[PROBLEM STATEMENT]
If a record holds a picture, please leave the picture out and copy the rest of the record exactly.

Object displacement listings:

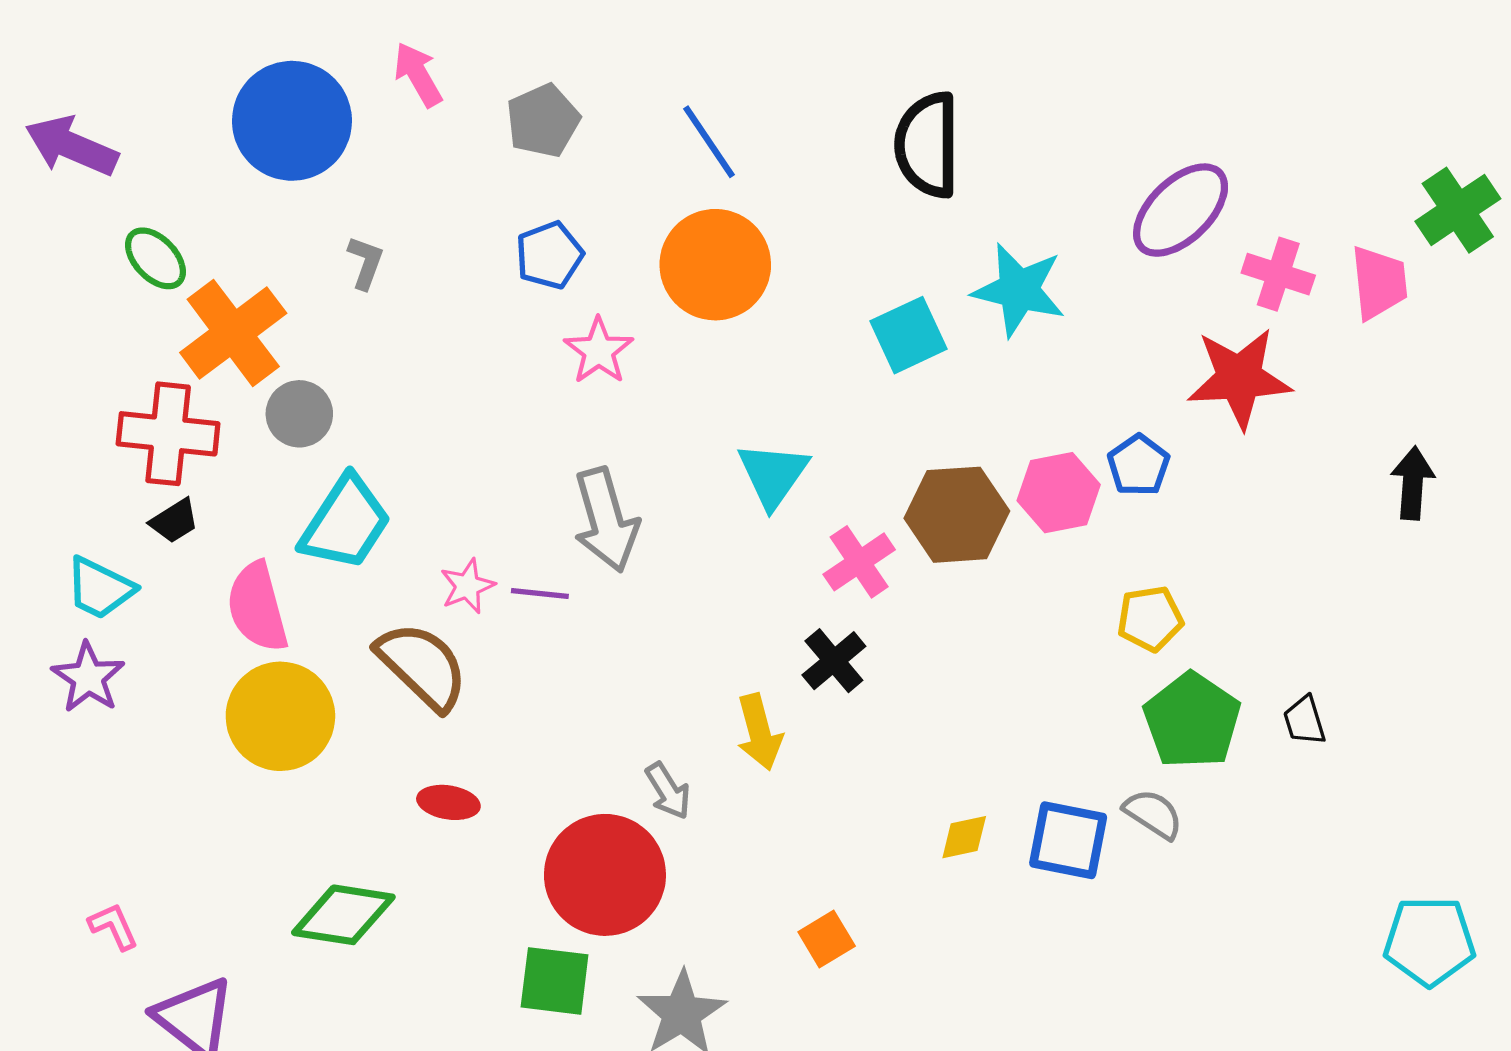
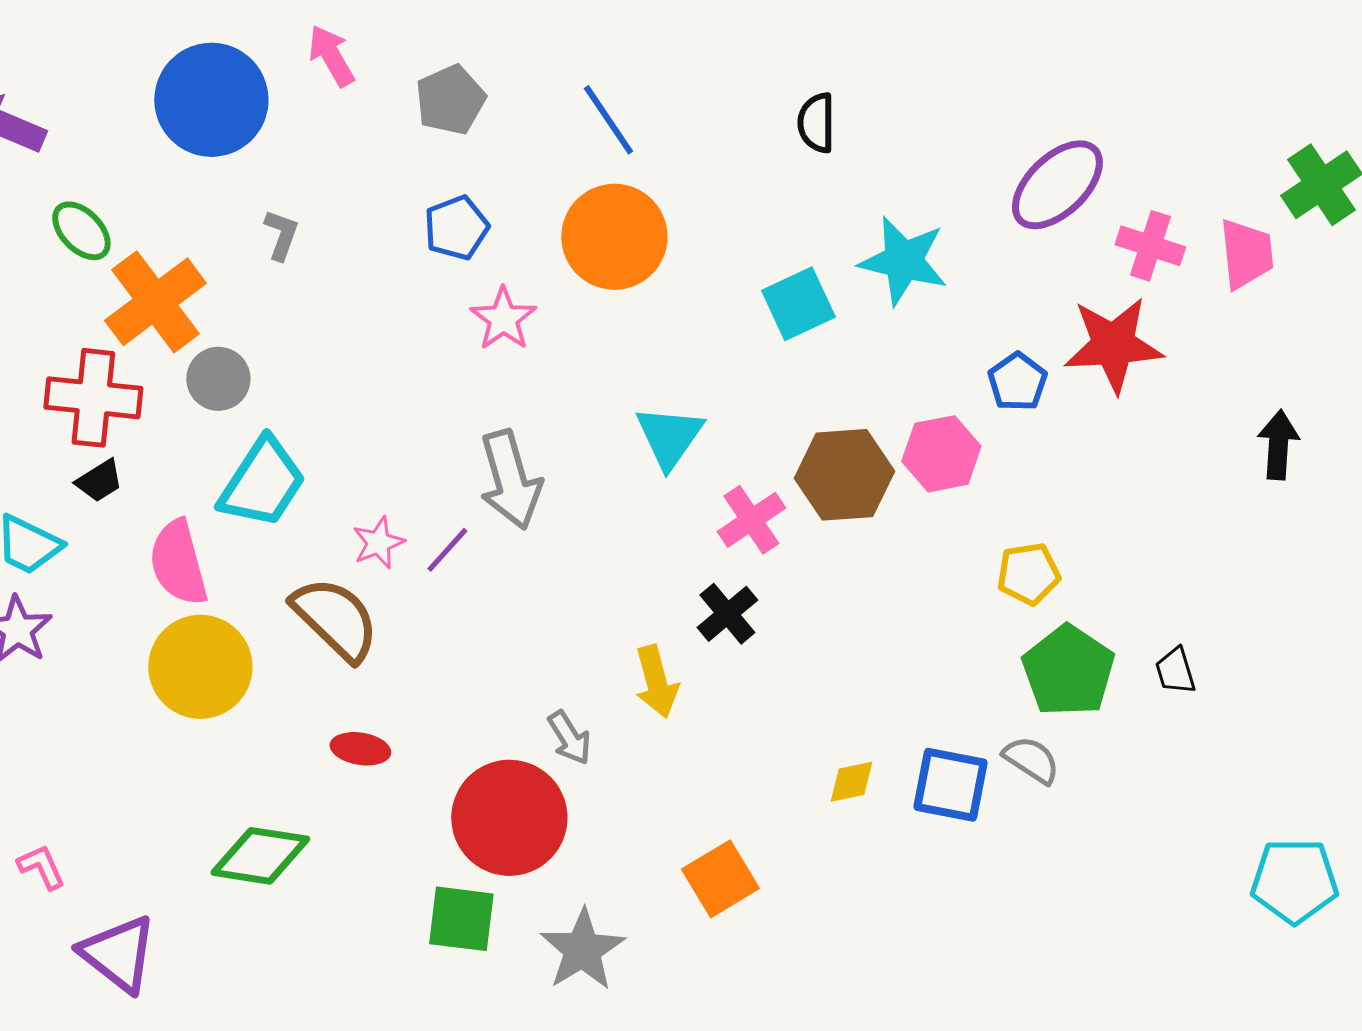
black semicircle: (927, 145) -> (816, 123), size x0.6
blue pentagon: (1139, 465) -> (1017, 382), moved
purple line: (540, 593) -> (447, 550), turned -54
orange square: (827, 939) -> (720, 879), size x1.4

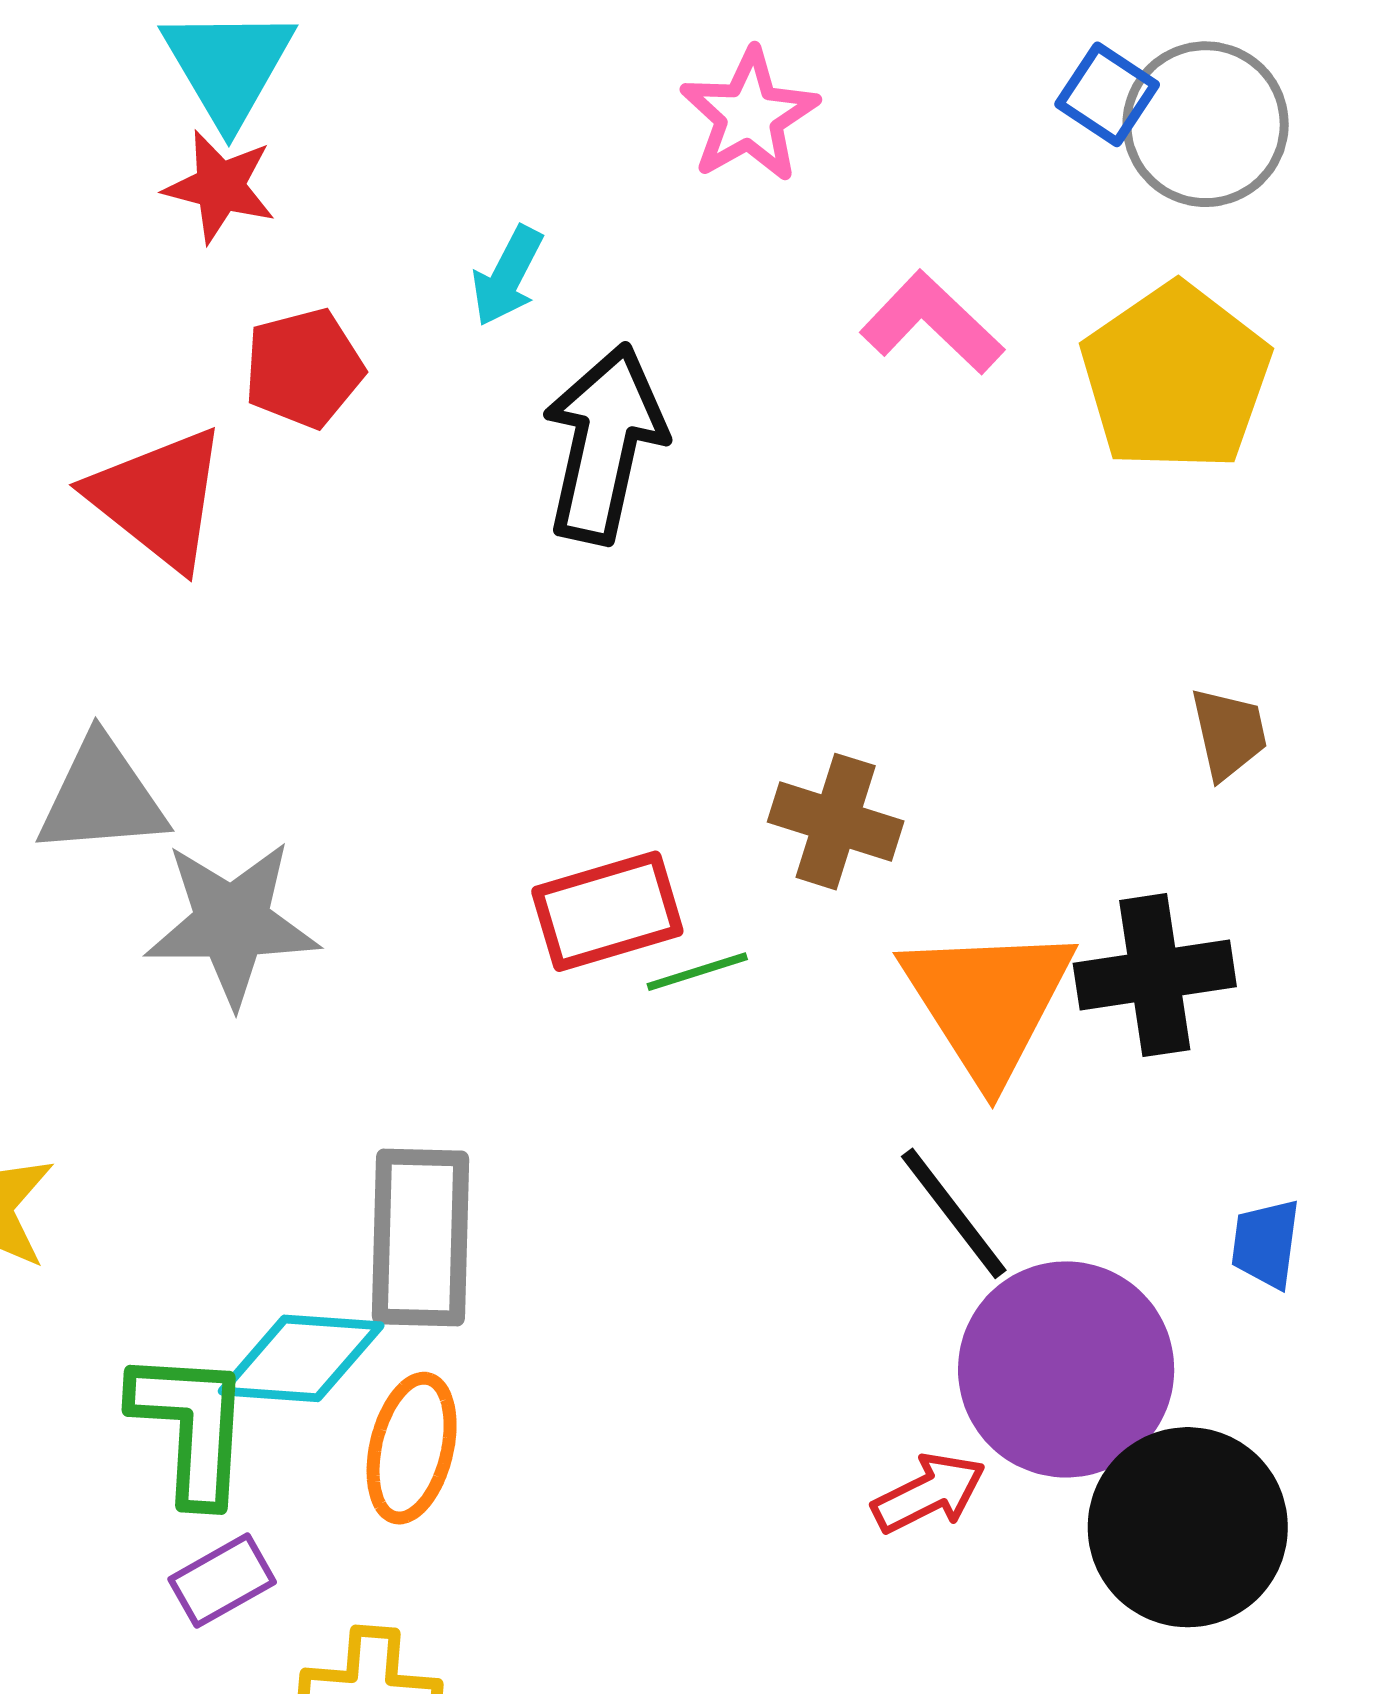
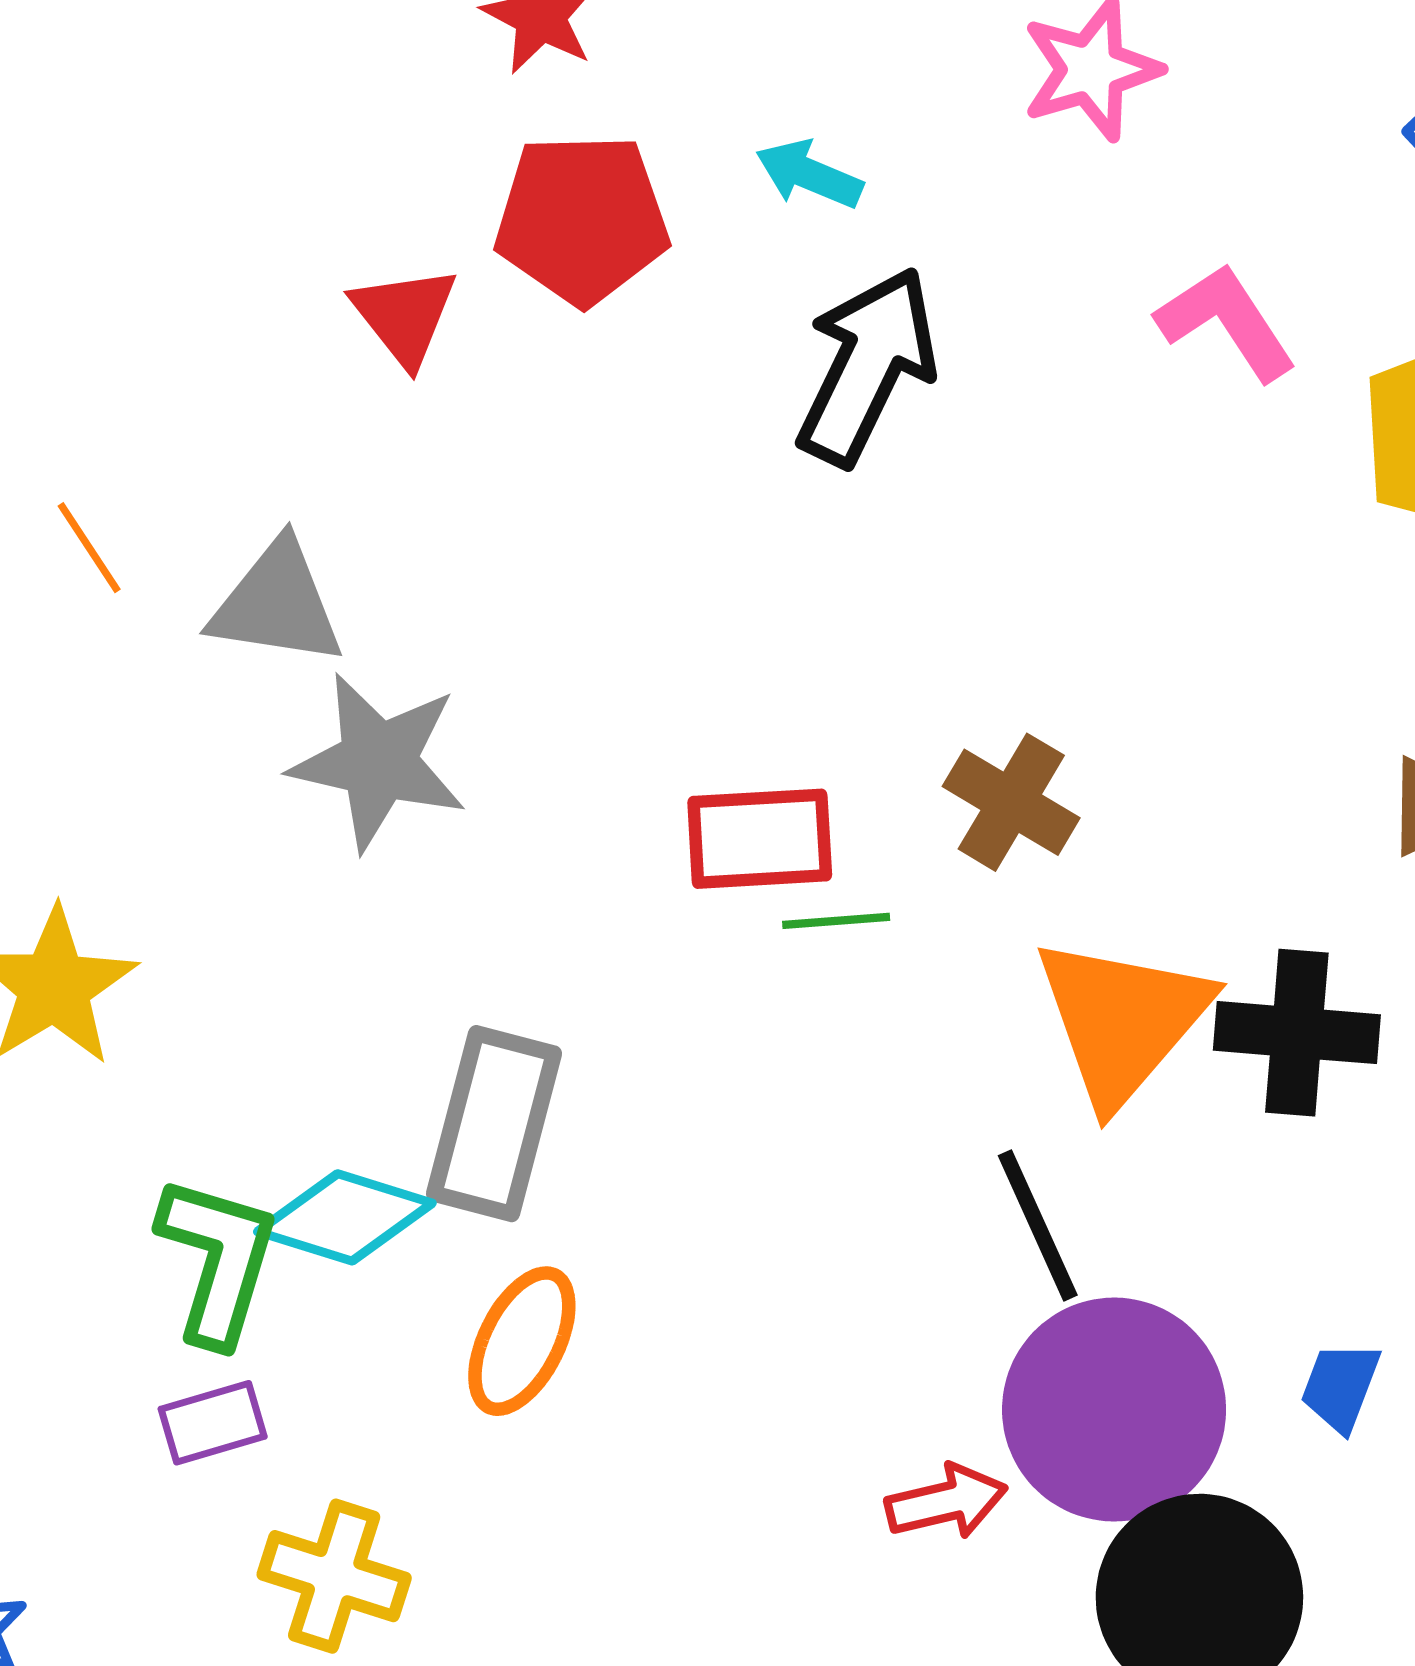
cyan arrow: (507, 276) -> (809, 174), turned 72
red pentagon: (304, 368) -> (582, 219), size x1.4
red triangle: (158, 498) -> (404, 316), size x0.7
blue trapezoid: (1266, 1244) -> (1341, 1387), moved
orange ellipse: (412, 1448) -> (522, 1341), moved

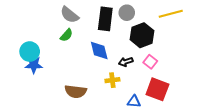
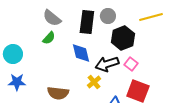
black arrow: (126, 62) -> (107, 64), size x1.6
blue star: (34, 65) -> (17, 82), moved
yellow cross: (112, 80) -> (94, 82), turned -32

[EXERCISE ANSWER]
black semicircle: (927, 145) -> (816, 123), size x0.6
blue pentagon: (1139, 465) -> (1017, 382), moved
purple line: (540, 593) -> (447, 550), turned -54
orange square: (827, 939) -> (720, 879), size x1.4

cyan arrow: (507, 276) -> (809, 174), turned 72
red pentagon: (304, 368) -> (582, 219), size x1.4
red triangle: (158, 498) -> (404, 316), size x0.7
blue trapezoid: (1266, 1244) -> (1341, 1387), moved
orange ellipse: (412, 1448) -> (522, 1341), moved

black arrow: (126, 62) -> (107, 64), size x1.6
blue star: (34, 65) -> (17, 82), moved
yellow cross: (112, 80) -> (94, 82), turned -32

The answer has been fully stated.